Task statement >> The lines to copy are those in the listing below that contain the word "battery".

Data block >>
────────────────────────────────────────
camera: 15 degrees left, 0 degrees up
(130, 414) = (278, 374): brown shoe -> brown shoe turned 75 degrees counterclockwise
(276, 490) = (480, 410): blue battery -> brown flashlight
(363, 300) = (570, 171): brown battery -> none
────────────────────────────────────────
Answer to this problem >>
(276, 490) = (480, 410): blue battery -> brown flashlight
(363, 300) = (570, 171): brown battery -> none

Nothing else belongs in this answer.